* What you have to do: Take the line that contains "green mouse [134,392,191,449] -> none" as the first and the last line of the material as the final one; set down exactly the lines in that span.

* Dataset entries:
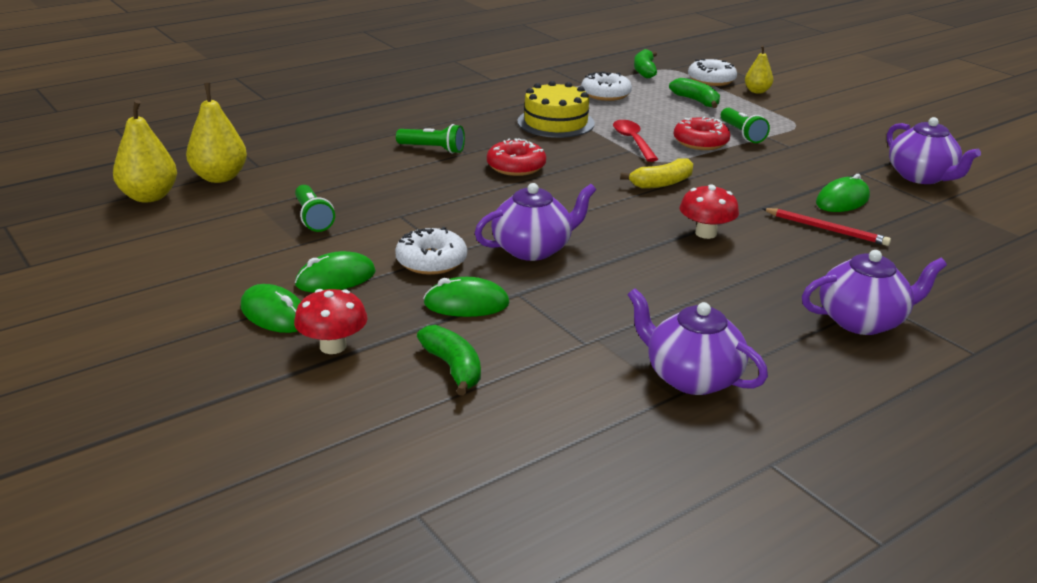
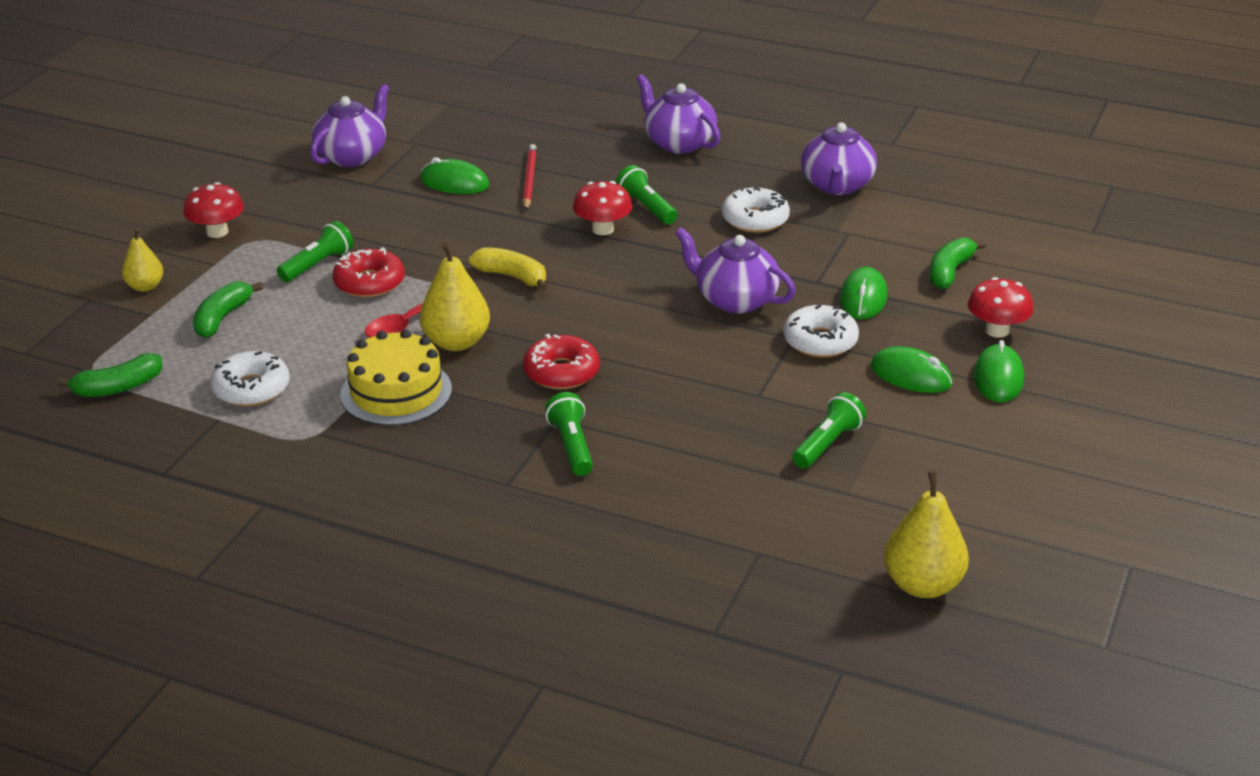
camera: 120 degrees left, 5 degrees up
yellow pear [186,83,247,183] -> yellow pear moved to [420,242,490,351]
green mouse [423,277,510,317] -> green mouse turned 45 degrees clockwise [840,267,887,319]
white donut [688,59,737,86] -> white donut moved to [722,186,790,233]
none -> red mushroom [183,182,244,238]
none -> green flashlight [616,165,677,225]

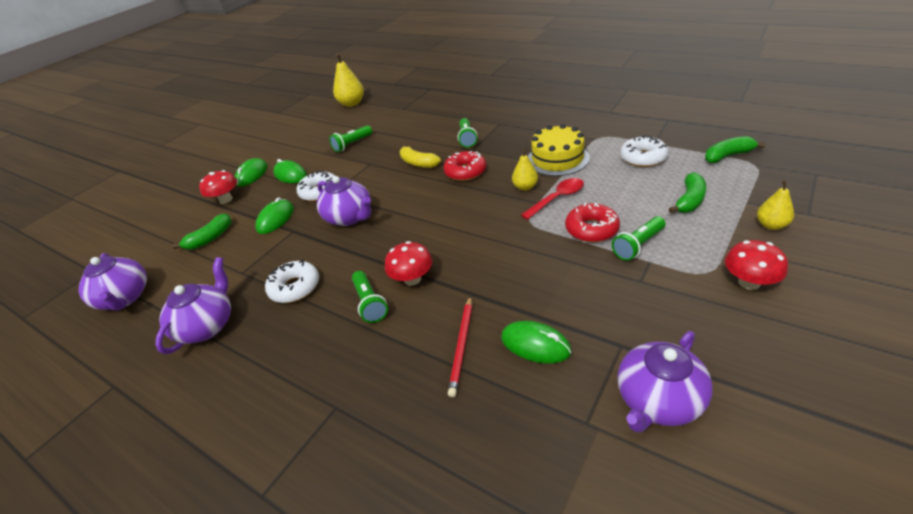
camera: 165 degrees left, 5 degrees up
yellow pear [420,242,490,351] -> yellow pear [512,148,538,191], size x0.60
yellow banana [469,247,547,290] -> yellow banana moved to [400,145,441,168]
purple teapot [636,74,720,154] -> purple teapot moved to [78,253,147,311]

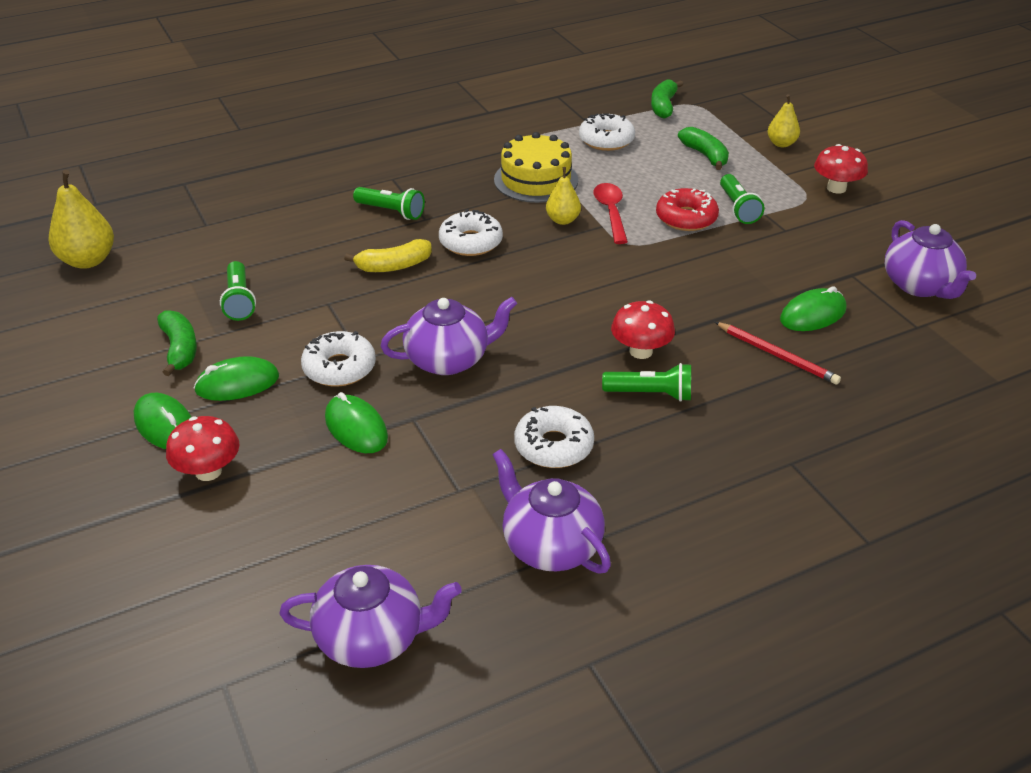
camera: 65 degrees left, 0 degrees up
green banana [172,213,231,249] -> green banana moved to [157,310,197,376]
red donut [443,151,486,181] -> white donut [439,209,503,256]

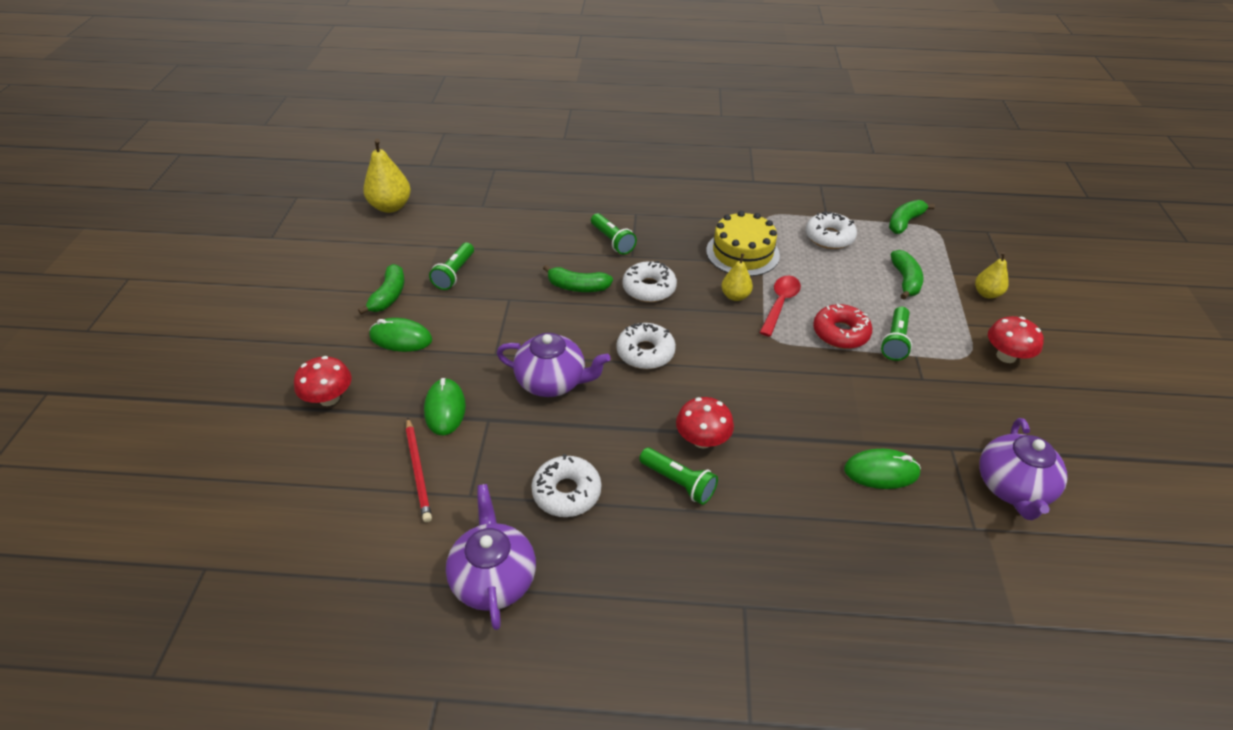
camera: 30 degrees right, 5 degrees up
green mouse [134,392,191,449] -> none
purple teapot [279,565,462,668] -> none
white donut [301,331,376,387] -> white donut moved to [616,323,676,369]
yellow banana [344,239,432,272] -> green banana [543,265,613,292]
red pencil [715,322,841,385] -> red pencil moved to [406,417,432,522]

* Answer space:
green mouse [134,392,191,449] -> none
purple teapot [279,565,462,668] -> none
white donut [301,331,376,387] -> white donut moved to [616,323,676,369]
yellow banana [344,239,432,272] -> green banana [543,265,613,292]
red pencil [715,322,841,385] -> red pencil moved to [406,417,432,522]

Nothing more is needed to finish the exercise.